* _RECORDS FOR THE EXERCISE_
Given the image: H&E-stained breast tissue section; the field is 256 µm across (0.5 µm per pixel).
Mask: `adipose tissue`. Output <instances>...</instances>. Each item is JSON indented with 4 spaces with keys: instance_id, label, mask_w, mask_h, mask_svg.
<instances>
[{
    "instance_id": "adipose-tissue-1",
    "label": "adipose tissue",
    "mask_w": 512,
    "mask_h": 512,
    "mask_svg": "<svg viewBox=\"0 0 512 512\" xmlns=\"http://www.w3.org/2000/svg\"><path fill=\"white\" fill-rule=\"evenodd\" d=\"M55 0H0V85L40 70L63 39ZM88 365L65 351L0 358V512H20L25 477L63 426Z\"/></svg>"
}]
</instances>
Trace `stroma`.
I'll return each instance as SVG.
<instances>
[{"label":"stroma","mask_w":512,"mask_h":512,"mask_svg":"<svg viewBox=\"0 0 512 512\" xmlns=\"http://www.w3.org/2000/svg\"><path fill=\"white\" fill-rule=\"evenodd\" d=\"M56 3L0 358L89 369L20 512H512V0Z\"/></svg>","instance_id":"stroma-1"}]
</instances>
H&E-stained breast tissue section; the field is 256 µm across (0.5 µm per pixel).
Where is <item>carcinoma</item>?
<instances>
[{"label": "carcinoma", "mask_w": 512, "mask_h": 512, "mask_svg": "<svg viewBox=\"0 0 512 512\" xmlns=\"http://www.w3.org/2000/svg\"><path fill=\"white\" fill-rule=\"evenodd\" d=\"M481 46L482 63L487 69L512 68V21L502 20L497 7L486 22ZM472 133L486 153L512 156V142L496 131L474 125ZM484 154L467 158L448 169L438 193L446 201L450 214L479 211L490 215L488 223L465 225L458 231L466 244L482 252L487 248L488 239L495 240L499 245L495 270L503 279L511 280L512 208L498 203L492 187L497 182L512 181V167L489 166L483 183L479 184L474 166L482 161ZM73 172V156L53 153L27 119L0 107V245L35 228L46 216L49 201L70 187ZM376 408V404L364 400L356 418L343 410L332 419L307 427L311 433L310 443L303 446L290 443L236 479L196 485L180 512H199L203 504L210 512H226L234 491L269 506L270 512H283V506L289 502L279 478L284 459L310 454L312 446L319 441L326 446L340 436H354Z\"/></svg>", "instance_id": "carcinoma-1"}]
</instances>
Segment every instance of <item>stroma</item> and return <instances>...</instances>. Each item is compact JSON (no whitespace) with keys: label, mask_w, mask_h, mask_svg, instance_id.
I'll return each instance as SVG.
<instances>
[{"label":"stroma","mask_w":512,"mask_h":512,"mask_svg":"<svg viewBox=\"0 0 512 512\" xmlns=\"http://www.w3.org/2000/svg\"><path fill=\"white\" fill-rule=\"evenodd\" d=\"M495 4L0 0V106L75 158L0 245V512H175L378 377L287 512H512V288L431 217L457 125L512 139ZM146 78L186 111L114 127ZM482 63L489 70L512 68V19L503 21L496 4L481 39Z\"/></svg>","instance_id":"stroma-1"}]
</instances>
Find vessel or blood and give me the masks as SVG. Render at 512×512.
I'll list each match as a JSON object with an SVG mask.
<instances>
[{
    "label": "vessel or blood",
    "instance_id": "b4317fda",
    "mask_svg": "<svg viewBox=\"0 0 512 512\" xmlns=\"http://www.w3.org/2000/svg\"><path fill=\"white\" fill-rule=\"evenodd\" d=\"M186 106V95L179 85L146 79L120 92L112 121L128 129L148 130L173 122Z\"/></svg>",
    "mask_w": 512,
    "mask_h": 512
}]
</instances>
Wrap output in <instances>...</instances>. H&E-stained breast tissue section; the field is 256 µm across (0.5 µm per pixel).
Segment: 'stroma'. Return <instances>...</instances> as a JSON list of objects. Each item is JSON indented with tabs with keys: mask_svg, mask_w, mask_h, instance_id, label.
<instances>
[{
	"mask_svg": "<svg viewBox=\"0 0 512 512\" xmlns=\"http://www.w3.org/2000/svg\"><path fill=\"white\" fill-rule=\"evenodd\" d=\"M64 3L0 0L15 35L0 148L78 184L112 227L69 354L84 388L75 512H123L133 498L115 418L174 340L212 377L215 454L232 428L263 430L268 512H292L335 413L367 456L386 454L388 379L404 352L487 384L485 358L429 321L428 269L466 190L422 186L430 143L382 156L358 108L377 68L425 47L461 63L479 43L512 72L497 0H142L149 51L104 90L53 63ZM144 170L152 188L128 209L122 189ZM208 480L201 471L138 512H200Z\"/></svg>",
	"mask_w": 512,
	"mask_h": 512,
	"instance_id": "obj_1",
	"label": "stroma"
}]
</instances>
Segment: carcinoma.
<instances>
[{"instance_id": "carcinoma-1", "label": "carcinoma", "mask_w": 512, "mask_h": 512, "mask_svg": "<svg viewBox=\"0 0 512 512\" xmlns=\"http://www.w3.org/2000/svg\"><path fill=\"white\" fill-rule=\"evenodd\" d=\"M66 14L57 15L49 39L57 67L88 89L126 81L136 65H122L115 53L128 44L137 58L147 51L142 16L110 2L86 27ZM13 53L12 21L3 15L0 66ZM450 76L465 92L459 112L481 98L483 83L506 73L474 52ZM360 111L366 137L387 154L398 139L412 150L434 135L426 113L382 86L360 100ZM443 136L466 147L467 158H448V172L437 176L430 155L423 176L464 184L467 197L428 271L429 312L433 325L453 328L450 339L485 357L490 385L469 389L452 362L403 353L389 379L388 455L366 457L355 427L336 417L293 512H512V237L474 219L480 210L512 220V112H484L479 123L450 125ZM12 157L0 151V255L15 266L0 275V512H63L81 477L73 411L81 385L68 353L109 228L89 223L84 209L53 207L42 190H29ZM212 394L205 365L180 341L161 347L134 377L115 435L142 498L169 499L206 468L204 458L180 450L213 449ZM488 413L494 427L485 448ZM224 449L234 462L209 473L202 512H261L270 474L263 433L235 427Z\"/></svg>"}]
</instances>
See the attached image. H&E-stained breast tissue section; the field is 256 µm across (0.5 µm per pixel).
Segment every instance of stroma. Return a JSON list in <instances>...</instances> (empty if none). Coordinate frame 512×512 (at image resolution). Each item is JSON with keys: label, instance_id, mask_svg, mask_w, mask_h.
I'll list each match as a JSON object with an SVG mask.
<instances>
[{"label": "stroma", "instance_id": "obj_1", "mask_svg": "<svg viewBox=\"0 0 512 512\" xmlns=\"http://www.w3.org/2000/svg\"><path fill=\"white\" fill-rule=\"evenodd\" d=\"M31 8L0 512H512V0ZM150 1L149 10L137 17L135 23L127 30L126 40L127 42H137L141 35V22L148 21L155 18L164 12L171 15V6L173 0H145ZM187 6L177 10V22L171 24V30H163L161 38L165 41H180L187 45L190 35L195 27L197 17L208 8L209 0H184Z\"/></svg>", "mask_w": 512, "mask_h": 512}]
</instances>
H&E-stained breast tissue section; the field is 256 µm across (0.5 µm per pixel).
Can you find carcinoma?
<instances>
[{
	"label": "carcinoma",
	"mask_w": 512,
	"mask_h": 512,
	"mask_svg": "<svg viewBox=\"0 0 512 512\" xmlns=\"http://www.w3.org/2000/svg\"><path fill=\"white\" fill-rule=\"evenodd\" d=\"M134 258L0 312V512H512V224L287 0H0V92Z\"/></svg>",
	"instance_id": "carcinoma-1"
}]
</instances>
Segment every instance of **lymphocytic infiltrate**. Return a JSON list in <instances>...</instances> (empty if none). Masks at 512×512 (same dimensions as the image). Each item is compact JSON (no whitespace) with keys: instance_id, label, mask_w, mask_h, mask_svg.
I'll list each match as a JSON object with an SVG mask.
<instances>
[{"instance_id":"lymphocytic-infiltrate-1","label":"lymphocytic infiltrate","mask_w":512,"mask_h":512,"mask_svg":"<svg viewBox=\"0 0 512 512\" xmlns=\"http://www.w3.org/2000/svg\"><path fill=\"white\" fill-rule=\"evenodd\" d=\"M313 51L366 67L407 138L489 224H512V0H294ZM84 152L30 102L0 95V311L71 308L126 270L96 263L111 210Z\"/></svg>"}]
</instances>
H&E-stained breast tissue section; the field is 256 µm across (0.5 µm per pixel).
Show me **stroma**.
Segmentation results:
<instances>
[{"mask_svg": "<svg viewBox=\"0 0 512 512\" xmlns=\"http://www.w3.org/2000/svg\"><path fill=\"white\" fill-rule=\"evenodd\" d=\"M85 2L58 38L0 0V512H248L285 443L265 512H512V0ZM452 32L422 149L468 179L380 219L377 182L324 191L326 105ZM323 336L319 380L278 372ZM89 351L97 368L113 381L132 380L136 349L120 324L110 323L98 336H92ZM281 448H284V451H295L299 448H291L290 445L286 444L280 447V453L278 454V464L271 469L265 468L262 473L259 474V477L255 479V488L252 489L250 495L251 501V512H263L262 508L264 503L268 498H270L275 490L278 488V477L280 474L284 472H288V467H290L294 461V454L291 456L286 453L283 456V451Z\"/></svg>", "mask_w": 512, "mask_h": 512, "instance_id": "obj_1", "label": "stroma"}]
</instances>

* _TASK REQUIREMENTS_
Print the lines from the line containing "Segment every instance of <item>stroma</item>" to the line containing "Wrap output in", both ends included, exactly and with nothing added.

* _RESPONSE_
Segment every instance of <item>stroma</item> and return <instances>...</instances>. Each item is compact JSON (no whitespace) with keys: label, mask_w, mask_h, mask_svg, instance_id.
I'll return each instance as SVG.
<instances>
[{"label":"stroma","mask_w":512,"mask_h":512,"mask_svg":"<svg viewBox=\"0 0 512 512\" xmlns=\"http://www.w3.org/2000/svg\"><path fill=\"white\" fill-rule=\"evenodd\" d=\"M495 4L0 0V106L75 158L0 245V512H175L378 377L287 512H512V288L431 217L457 125L512 139ZM146 78L186 111L114 127ZM482 63L489 70L512 68V19L503 21L496 4L481 39Z\"/></svg>","instance_id":"stroma-1"}]
</instances>
Find vessel or blood and give me the masks as SVG. Render at 512×512.
I'll list each match as a JSON object with an SVG mask.
<instances>
[{
    "label": "vessel or blood",
    "instance_id": "b4317fda",
    "mask_svg": "<svg viewBox=\"0 0 512 512\" xmlns=\"http://www.w3.org/2000/svg\"><path fill=\"white\" fill-rule=\"evenodd\" d=\"M186 106V95L179 85L146 79L120 92L112 121L128 129L148 130L173 122Z\"/></svg>",
    "mask_w": 512,
    "mask_h": 512
}]
</instances>
Wrap output in <instances>...</instances>. H&E-stained breast tissue section; the field is 256 µm across (0.5 µm per pixel).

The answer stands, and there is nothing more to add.